ROWS:
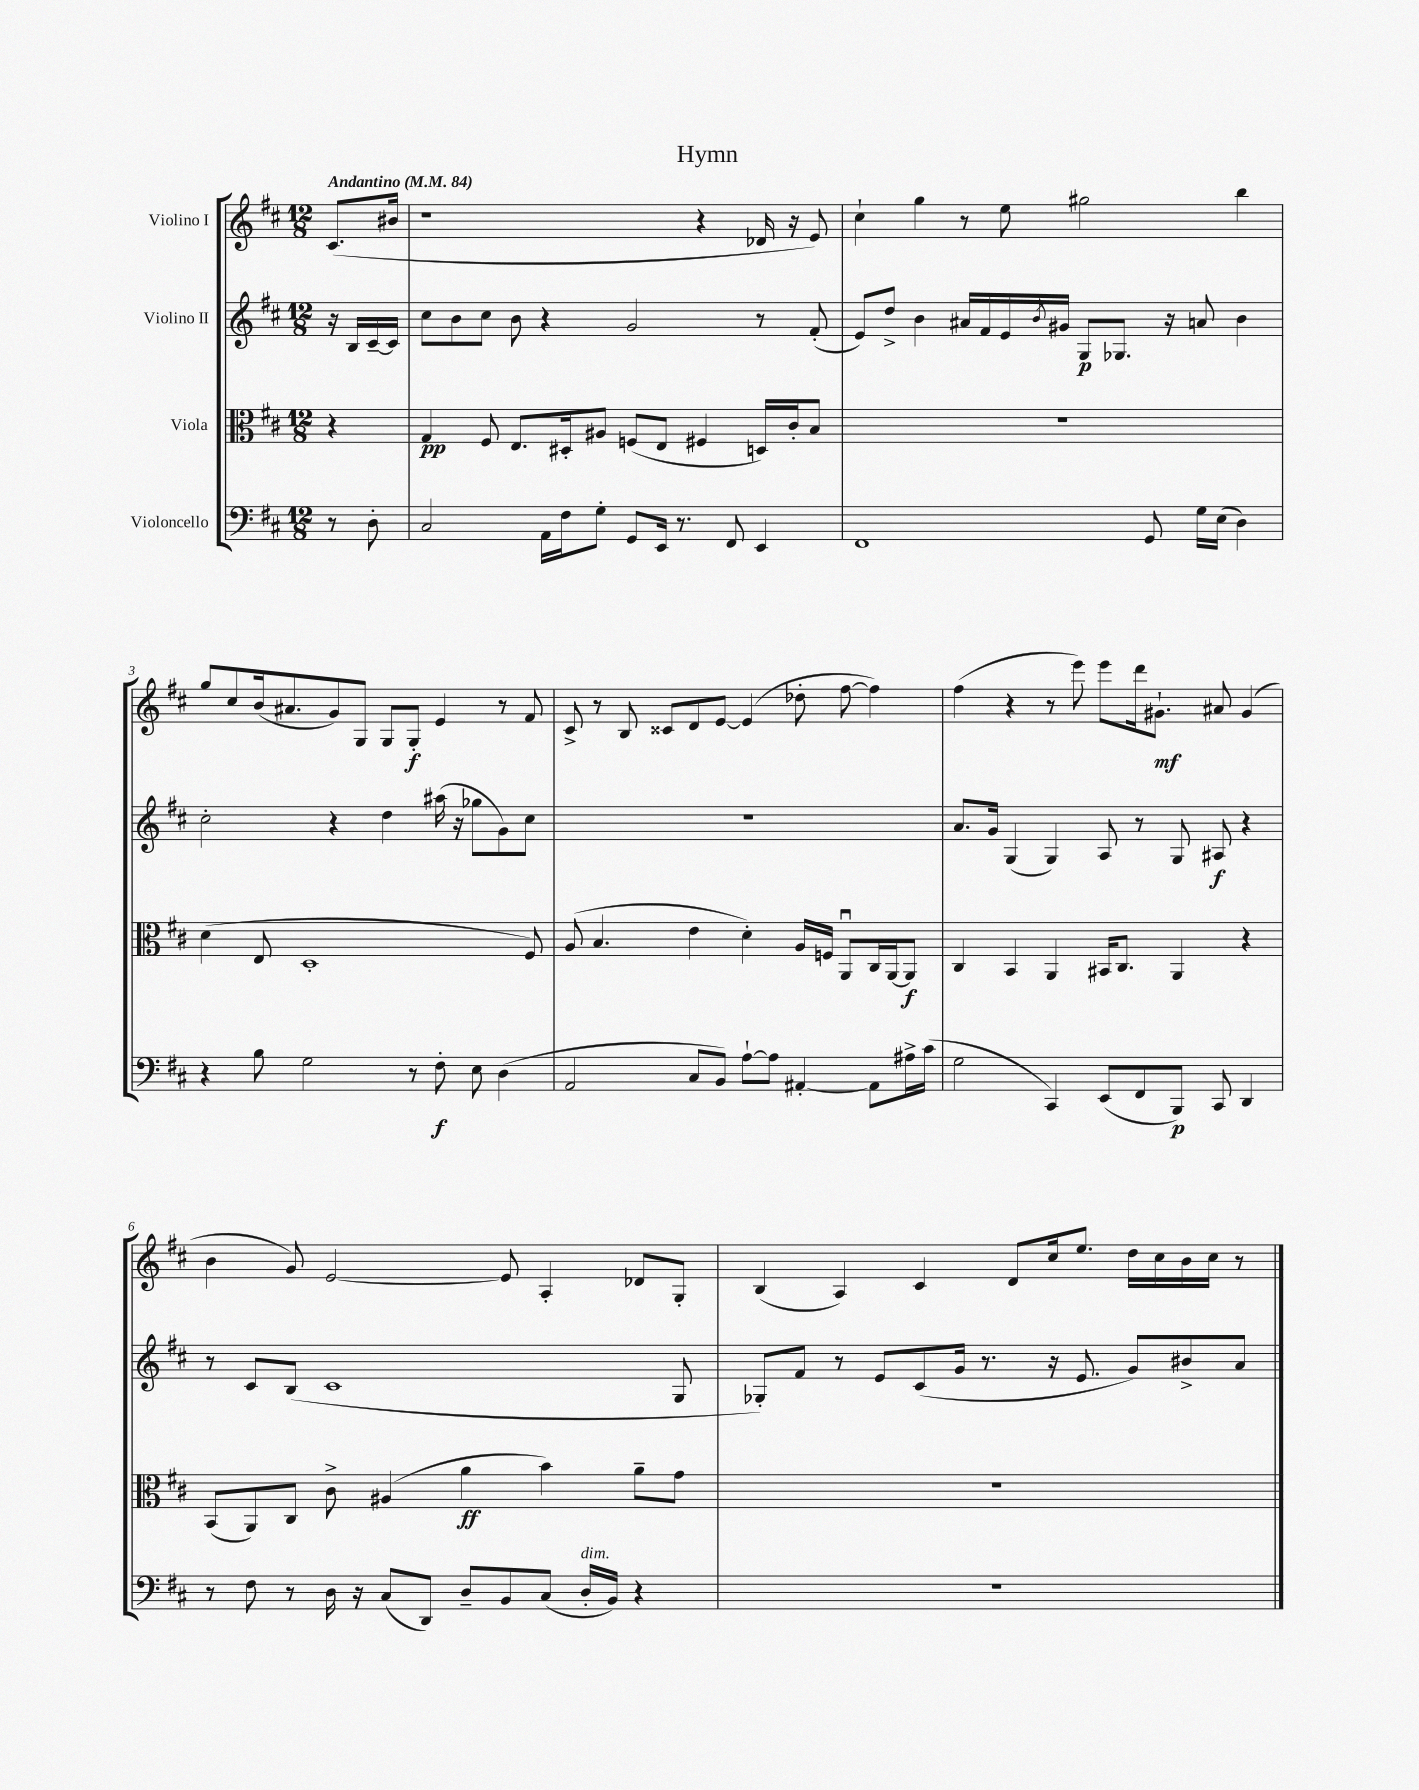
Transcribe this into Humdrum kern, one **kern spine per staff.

**kern	**dynam	**kern	**dynam	**kern	**dynam	**kern	**dynam
*part4	*part4	*part3	*part3	*part2	*part2	*part1	*part1
*staff4	*staff4	*staff3	*staff3	*staff2	*staff2	*staff1	*staff1
*I"Violoncello	*	*I"Viola	*	*I"Violino II	*	*I"Violino I	*
*clefF4	*	*clefC3	*	*clefG2	*	*clefG2	*
*k[f#c#]	*	*k[f#c#]	*	*k[f#c#]	*	*k[f#c#]	*
*M12/8	*	*M12/8	*	*M12/8	*	*M12/8	*
*MM84	*	*MM84	*	*MM84	*	*MM84	*
=	=	=	=	=	=	=	=
!	!	!	!	!	!	!LO:TX:a:B:t=Andantino	!
8r	.	4r	.	16r	.	(8.c#/L	.
.	.	.	.	16B/LL	.	.	.
8D'\	.	.	.	[16c#~/	.	.	.
.	.	.	.	16c#/JJ]	.	16b#X/Jk	.
=1	=1	=1	=1	=1	=1	=1	=1
2C#/	.	4G/	pp	8cc#\L	.	1r	.
.	.	.	.	8b\	.	.	.
.	.	8F#/	.	8cc#\J	.	.	.
.	.	8.E/L	.	8b\	.	.	.
16AA\LL	.	.	.	4r	.	.	.
16F#\J	.	16D#X'/k	.	.	.	.	.
8G'\J	.	8A#X/J	.	.	.	.	.
8GG/L	.	(8Fn/L	.	2g/	.	.	.
16EE/Jk	.	8E/J	.	.	.	.	.
8.r	.	.	.	.	.	.	.
.	.	4F#X/	.	.	.	4r	.
8FF#/	.	.	.	.	.	.	.
4EE/	.	16Dn/LL)	.	8r	.	16d-X/	.
.	.	16c#'/J	.	.	.	16r	.
.	.	8B/J	.	(8f#'/	.	8e/)	.
=2	=2	=2	=2	=2	=2	=2	=2
1FF#	.	1.r	.	8e/L)	.	4cc#`\	.
.	.	.	.	8dd^/J	.	.	.
.	.	.	.	4b\	.	4gg\	.
.	.	.	.	16a#X/LL	.	8r	.
.	.	.	.	16f#/	.	.	.
.	.	.	.	16e/	.	8ee\	.
.	.	.	.	8qb/	.	.	.
.	.	.	.	16g#X/JJ	.	.	.
.	.	.	.	8G/L	p	2gg#X\	.
.	.	.	.	8.G-X/J	.	.	.
8GG/	.	.	.	.	.	.	.
.	.	.	.	16r	.	.	.
16G\LL	.	.	.	8an/	.	.	.
(16E\JJ	.	.	.	.	.	.	.
4D\)	.	.	.	4b\	.	4bb\	.
!!LO:LB:g=z
=3	=3	=3	=3	=3	=3	=3	=3
4r	.	(4d\	.	2cc#'\	.	8gg/L	.
.	.	.	.	.	.	8cc#/	.
8B\	.	8E/	.	.	.	(16b/k	.
.	.	.	.	.	.	8.a#X/	.
2G\	.	1D'	.	.	.	.	.
.	.	.	.	4r	.	8g/)	.
.	.	.	.	.	.	8G/J	.
.	.	.	.	4dd\	.	8G/L	.
8r	.	.	.	.	.	8G'/J	f
8F#'\	f	.	.	(16aa#X\	.	4e/	.
.	.	.	.	16r	.	.	.
8E\	.	.	.	8gg-X\L	.	.	.
(4D\	.	.	.	8g\)	.	8r	.
.	.	8F#/)	.	8cc#\J	.	8f#/	.
=4	=4	=4	=4	=4	=4	=4	=4
2AA/	.	(8A/	.	1.r	.	8c#^/	.
.	.	4.B/	.	.	.	8r	.
.	.	.	.	.	.	8B/	.
.	.	.	.	.	.	8c##X/L	.
8C#/L	.	4e\	.	.	.	8d/	.
8BB/J)	.	.	.	.	.	[8e/J	.
[8A`\L	.	4d'\)	.	.	.	(4e/]	.
8A\J]	.	.	.	.	.	.	.
[4AA#X'/	.	16A/LL	.	.	.	8dd-X'\	.
.	.	16Fn/JJ	.	.	.	.	.
.	.	8AAu/L	.	.	.	[8ff#\	.
8AA#\L]	.	16C#/L	.	.	.	4ff#\])	.
.	.	[16AA/J	.	.	.	.	.
16A#X^\L	.	8AA/J]	f	.	.	.	.
(16c#\JJ	.	.	.	.	.	.	.
=5	=5	=5	=5	=5	=5	=5	=5
2G\	.	4C#/	.	8.a/L	.	(4ff#\	.
.	.	.	.	16g/Jk	.	.	.
.	.	4BB/	.	(4G/	.	4r	.
4CC#/)	.	4AA/	.	4G/)	.	8r	.
.	.	.	.	.	.	8eee\)	.
(8EE/L	.	16BB#X/KL	.	8A/	.	8eee\L	.
.	.	8.C#/J	.	.	.	.	.
8FF#/	.	.	.	8r	.	16ddd\k	.
.	.	.	.	.	.	8.g#X`\J	mf
8BBB/J)	p	4AA/	.	8G/	.	.	.
8CC#/	.	.	.	8A#X/	f	8a#X/	.
4DD/	.	4r	.	4r	.	(4g#/	.
!!LO:LB:g=z
=6	=6	=6	=6	=6	=6	=6	=6
8r	.	(8BB/L	.	8r	.	4b\	.
8F#\	.	8AA/)	.	8c#/L	.	.	.
8r	.	8C#/J	.	(8B/J	.	8g/)	.
16D\	.	8c#^\	.	1c#	.	[2e/	.
16r	.	.	.	.	.	.	.
(8C#/L	.	(4A#X/	.	.	.	.	.
8DD/J)	.	.	.	.	.	.	.
8D~/L	.	4a\	ff	.	.	.	.
8BB/	.	.	.	.	.	8e/]	.
(8C#/J	.	4b\)	.	.	.	4A'/	.
!LO:TX:a:i:t=dim.	!	!	!	!	!	!	!
16D'/LL	.	.	.	.	.	.	.
16BB/JJ)	.	.	.	.	.	.	.
4r	.	8a~\L	.	.	.	8d-X/L	.
.	.	8g\J	.	8G/	.	8G'/J	.
=7	=7	=7	=7	=7	=7	=7	=7
1.r	.	1.r	.	8G-X'/L)	.	(4B/	.
.	.	.	.	8f#/J	.	.	.
.	.	.	.	8r	.	4A/)	.
.	.	.	.	8e/L	.	.	.
.	.	.	.	(8c#/	.	4c#/	.
.	.	.	.	16g/Jk	.	.	.
.	.	.	.	8.r	.	.	.
.	.	.	.	.	.	8d/L	.
.	.	.	.	16r	.	16cc#/k	.
.	.	.	.	8.e/	.	8.ee/J	.
.	.	.	.	8g/L)	.	16dd\LL	.
.	.	.	.	.	.	16cc#\	.
.	.	.	.	8b#X^/	.	16b\	.
.	.	.	.	.	.	16cc#\JJ	.
.	.	.	.	8a/J	.	8r	.
==	==	==	==	==	==	==	==
*-	*-	*-	*-	*-	*-	*-	*-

REQUIRED WORK:
Identify every line in the rows above that contains the string "kern", and copy each of those lines in full.

WRITTEN SOLUTION:
Transcribe this into Humdrum kern, one **kern spine per staff.
**kern	**dynam	**kern	**dynam	**kern	**dynam	**kern	**dynam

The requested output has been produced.